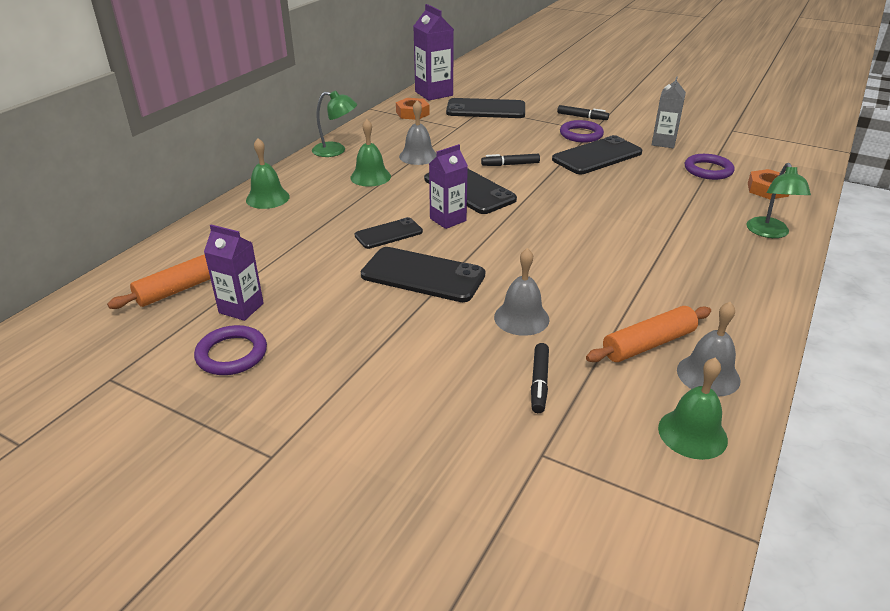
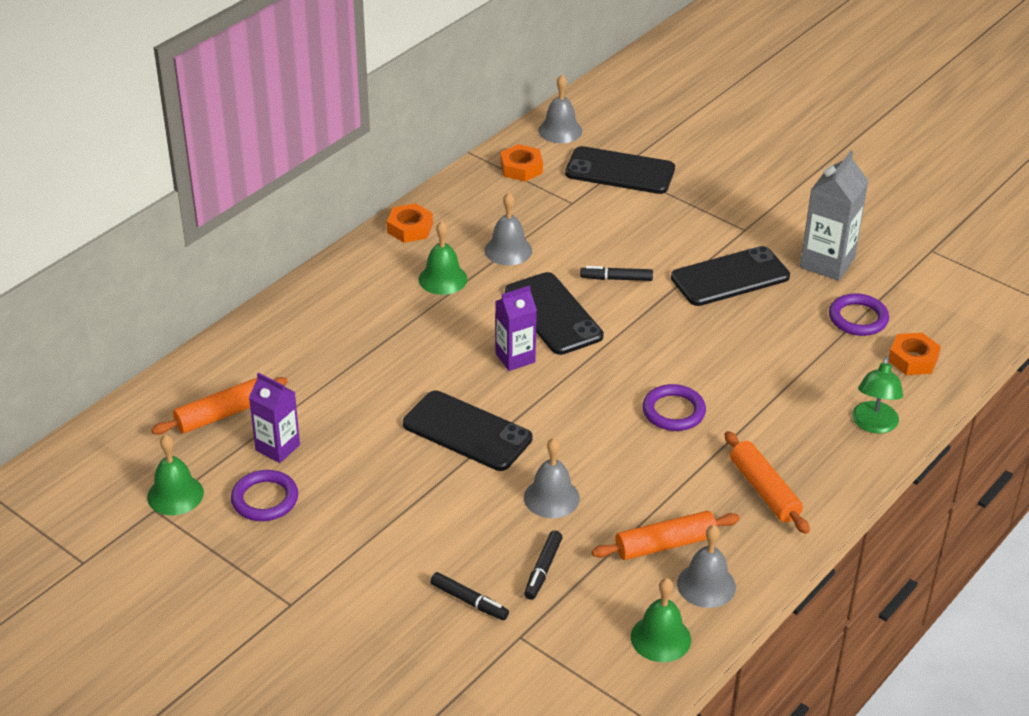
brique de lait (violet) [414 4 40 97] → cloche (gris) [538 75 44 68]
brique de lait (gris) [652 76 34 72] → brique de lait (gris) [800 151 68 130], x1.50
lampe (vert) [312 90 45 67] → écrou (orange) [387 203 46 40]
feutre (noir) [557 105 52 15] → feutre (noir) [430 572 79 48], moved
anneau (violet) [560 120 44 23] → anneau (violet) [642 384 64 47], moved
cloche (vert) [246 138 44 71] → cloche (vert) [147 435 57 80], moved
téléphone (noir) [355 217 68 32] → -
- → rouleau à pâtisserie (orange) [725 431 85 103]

> _Your instructions_
Pull every line containing "orange" from the material above.

> _Solution to this problem_
lampe (vert) [312 90 45 67] → écrou (orange) [387 203 46 40]
- → rouleau à pâtisserie (orange) [725 431 85 103]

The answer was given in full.